Aim of the task :: Please reproduce the data exactly, though every picture must stay out.

Collected material ::
------------------------------

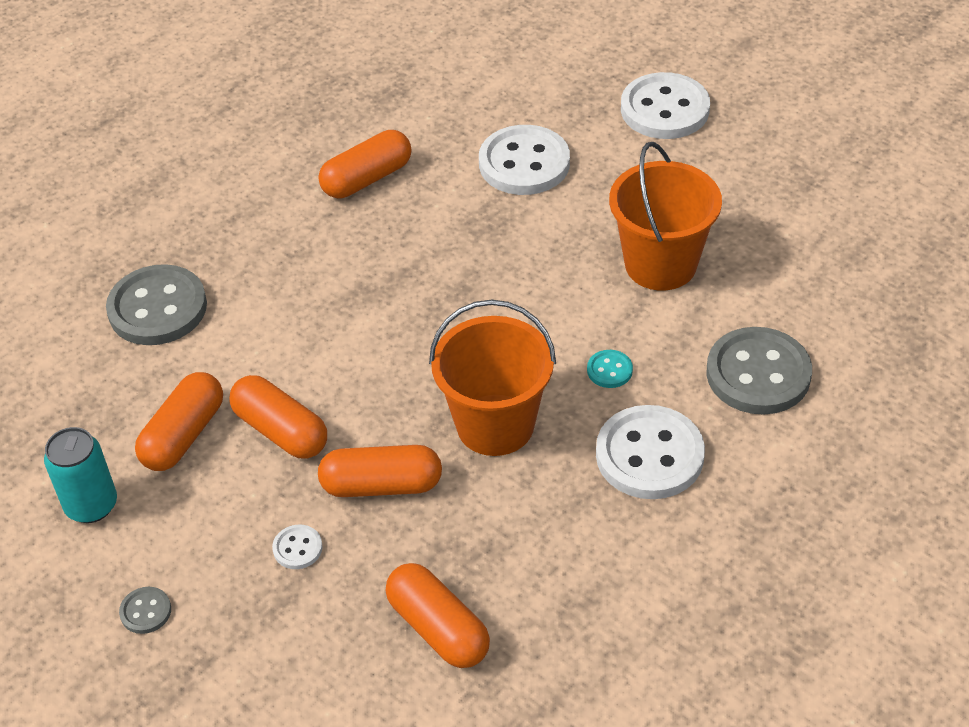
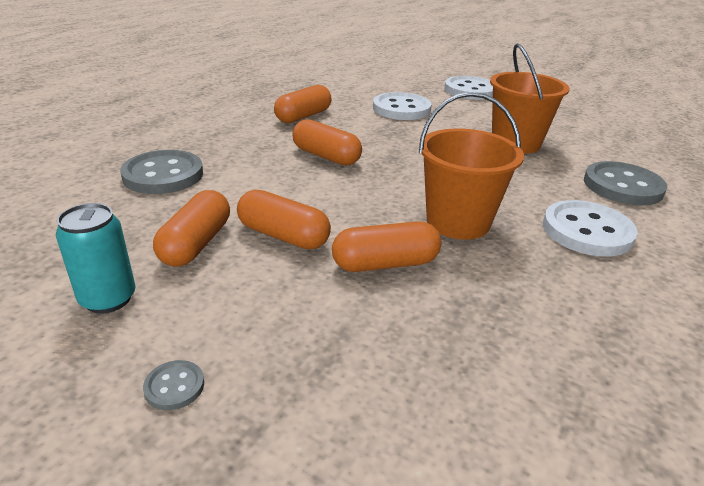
camera: 15 degrees left, 15 degrees down
(297, 548) = (326, 315): white button -> none
(438, 628) = (496, 368): orange capsule -> orange capsule (326, 156)
(609, 370) = (521, 189): turquoise button -> none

------------------------------

Response to the task ::
camera: 15 degrees left, 15 degrees down
(297, 548) = (326, 315): white button -> none
(438, 628) = (496, 368): orange capsule -> orange capsule (326, 156)
(609, 370) = (521, 189): turquoise button -> none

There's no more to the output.